Material shown section start

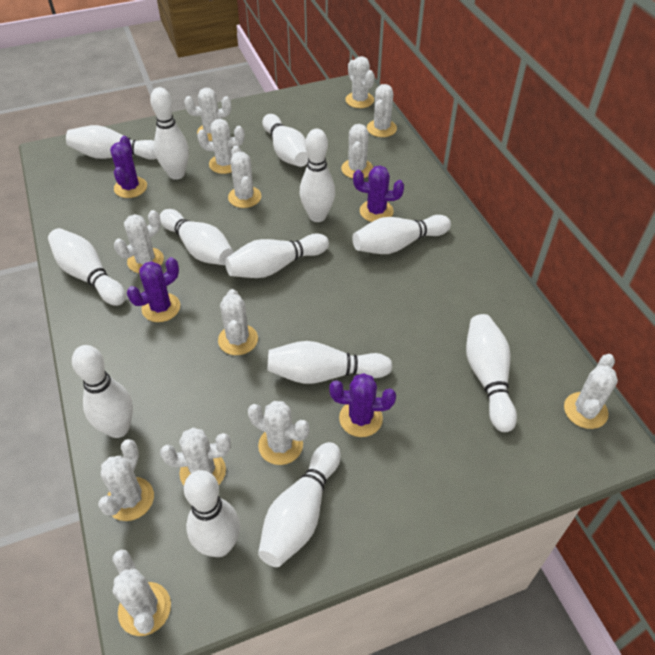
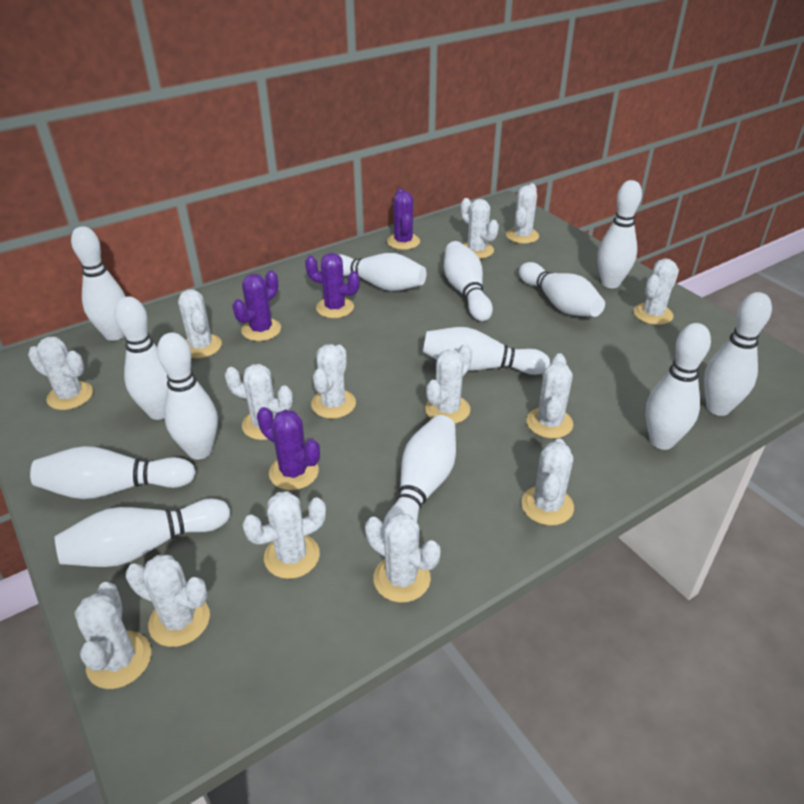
white cactus: 13 -> 14

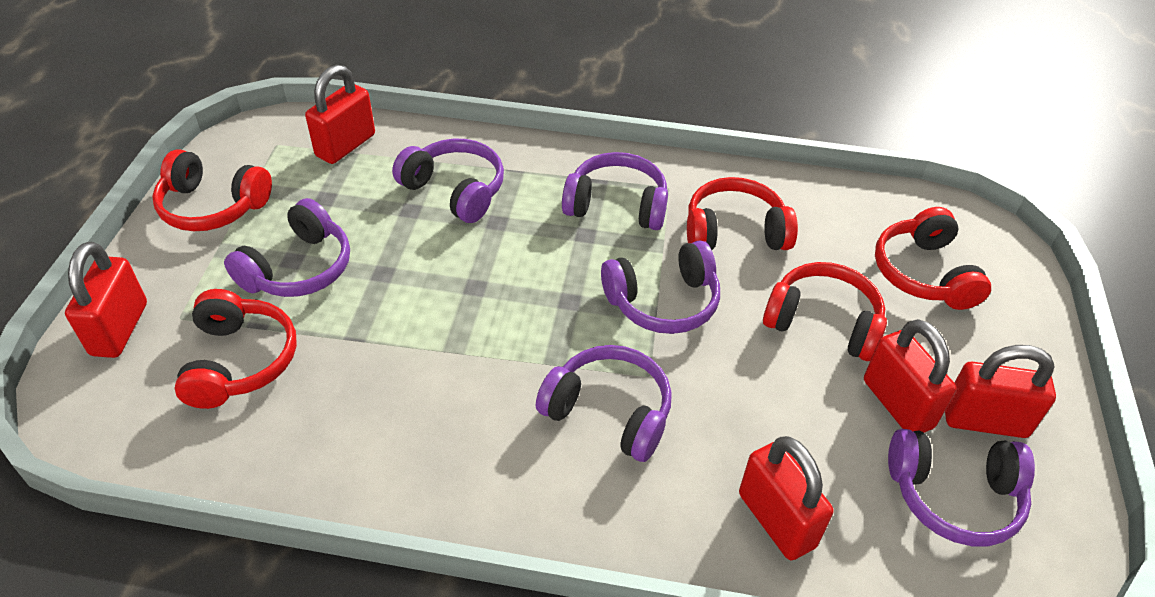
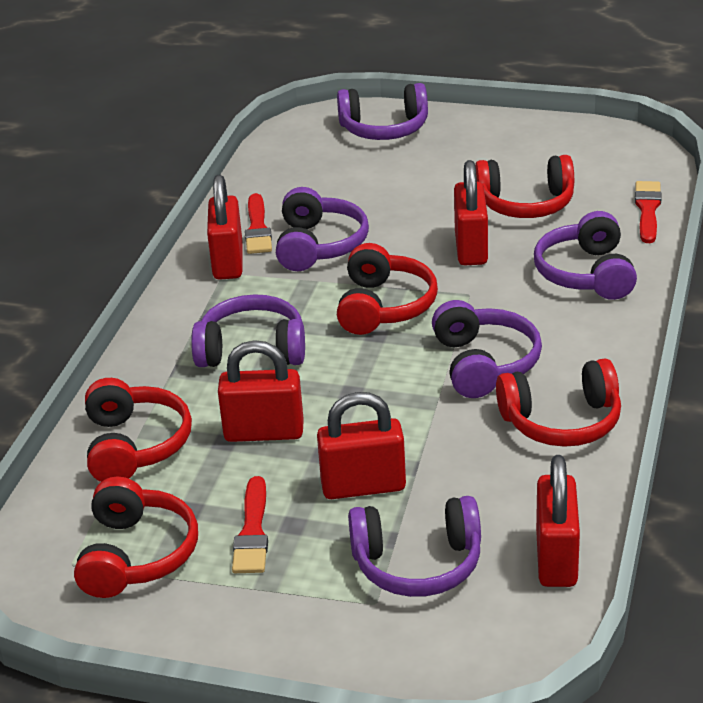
red brush: 0 -> 3

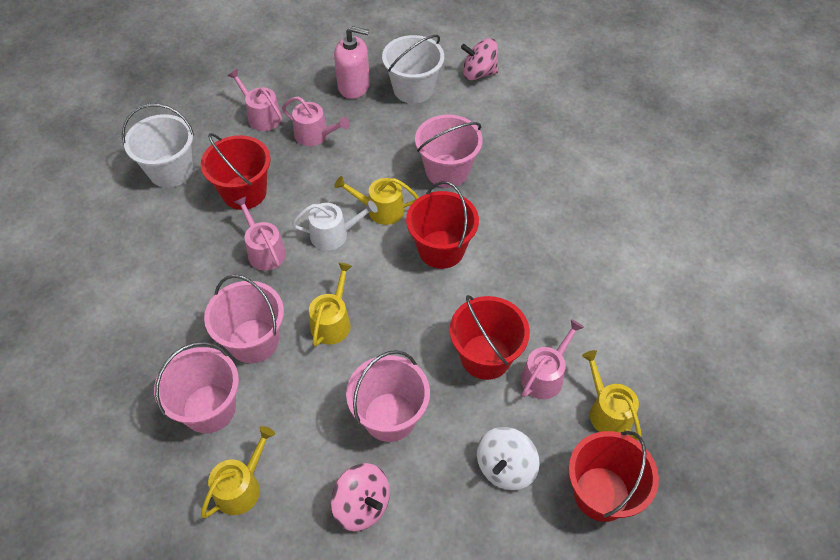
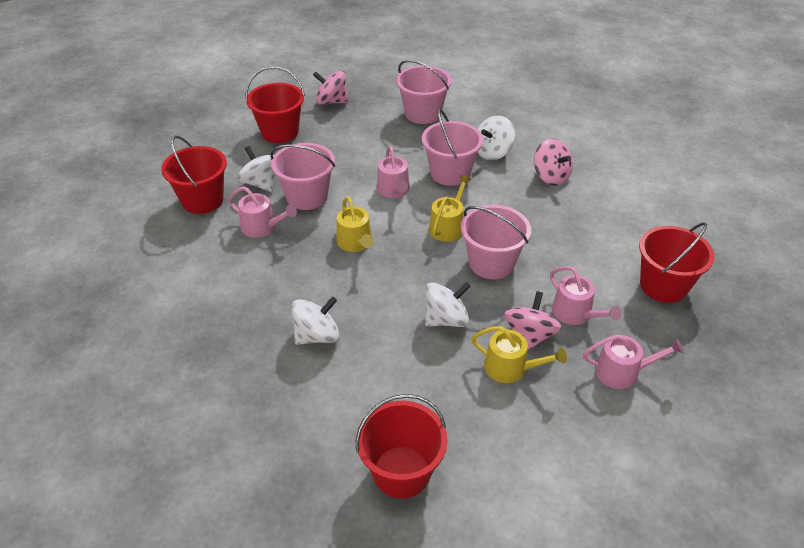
pink soap dispenser: 1 -> 0
pink spinning top: 2 -> 3
white bucket: 2 -> 0
white spinning top: 1 -> 4
white watering can: 1 -> 0
yellow watering can: 4 -> 3

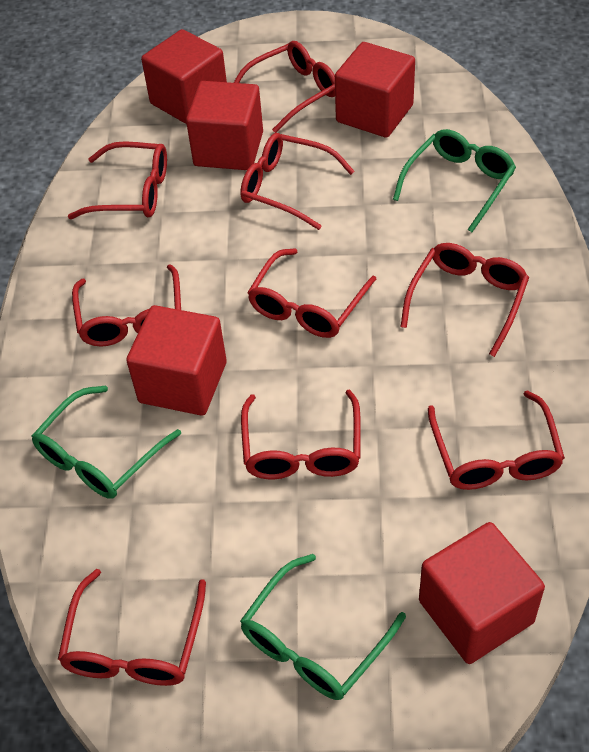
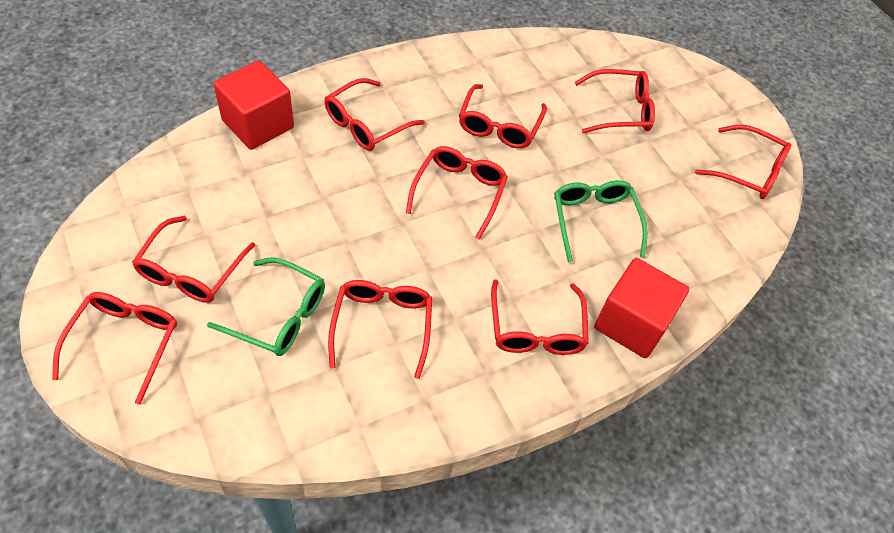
green glasses: 3 -> 2
red cube: 5 -> 2

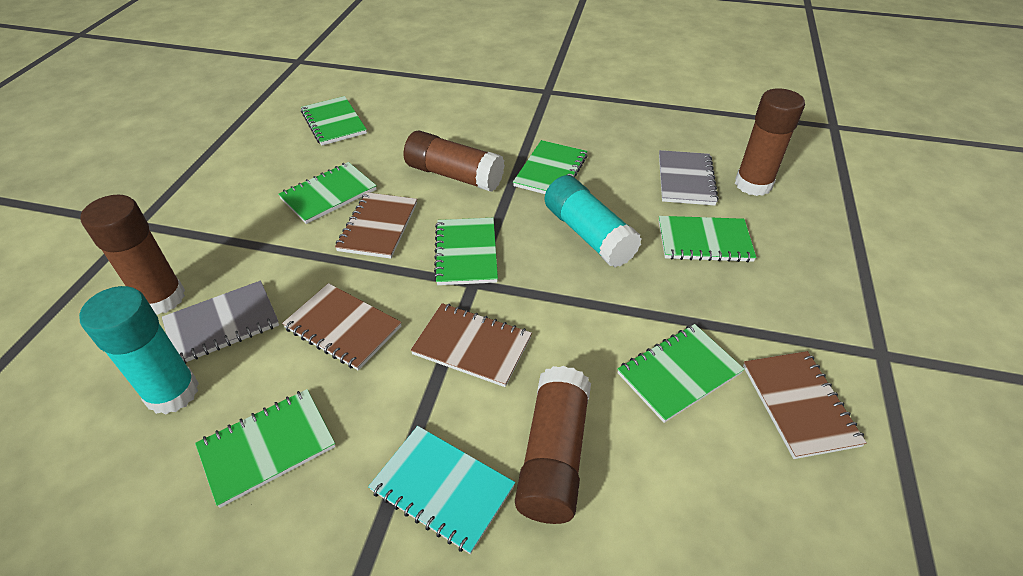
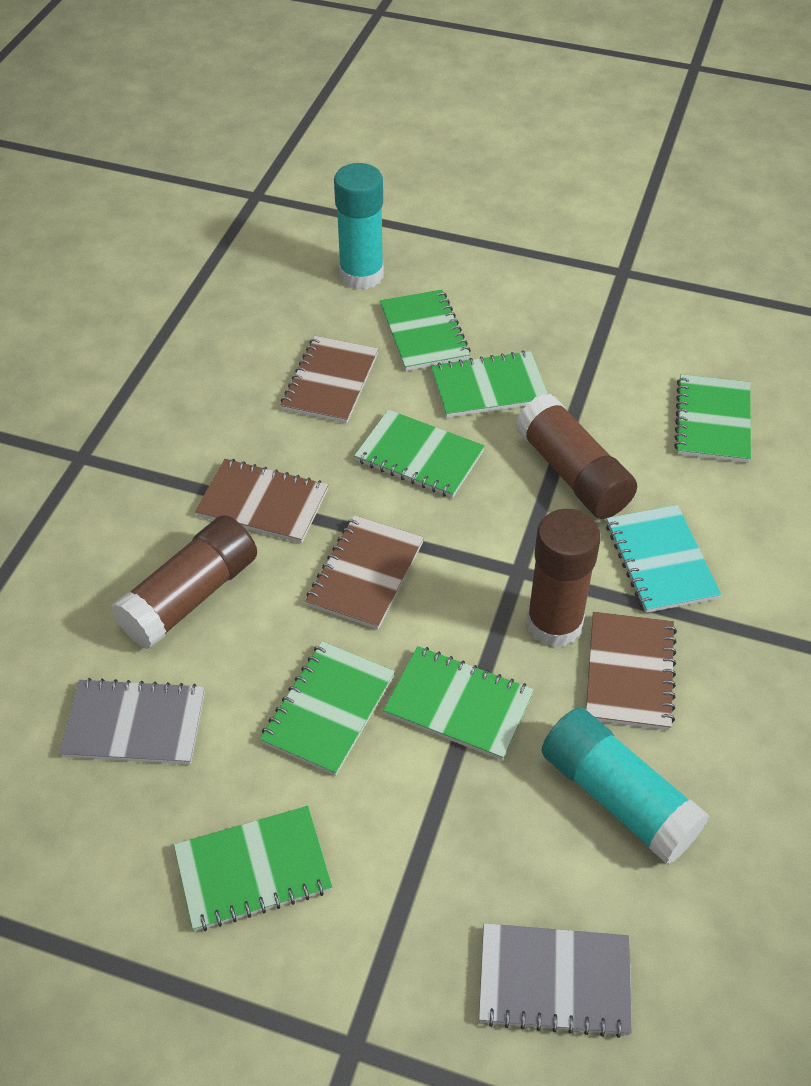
brown glue stick: 4 -> 3

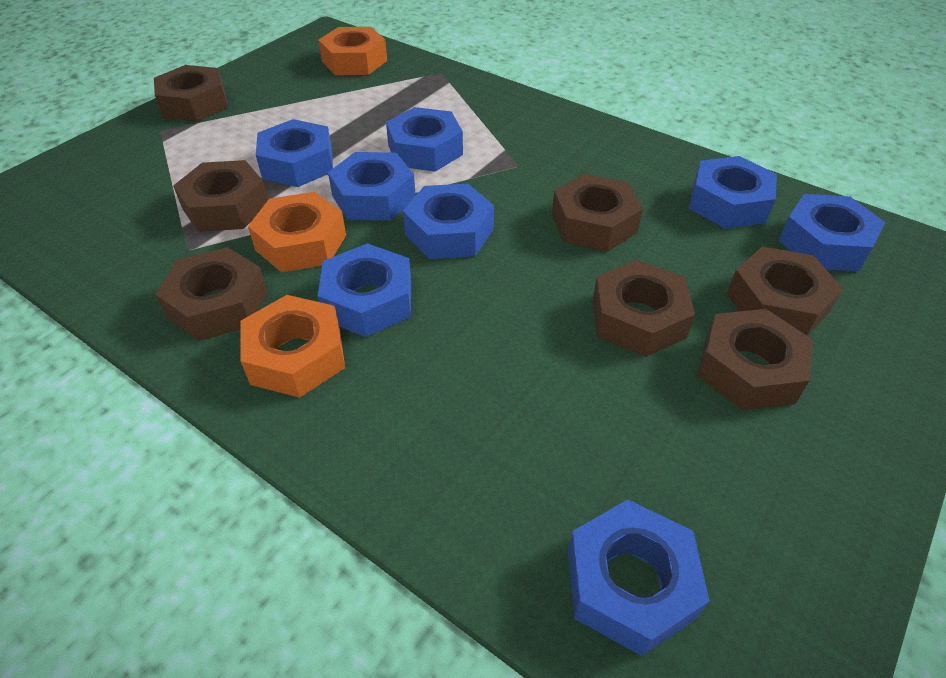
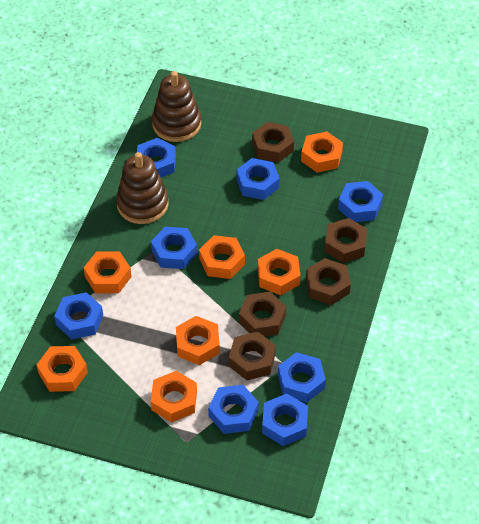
brown nut: 7 -> 5
brown stacking toy: 0 -> 2
orange nut: 3 -> 7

Material shown section end

◆ What is being asked ◆
Which of the lines above include the string "white"? Pick them out and copy them.

◆ Exercise answer ◆
white cactus: 13 -> 14
white bucket: 2 -> 0
white spinning top: 1 -> 4
white watering can: 1 -> 0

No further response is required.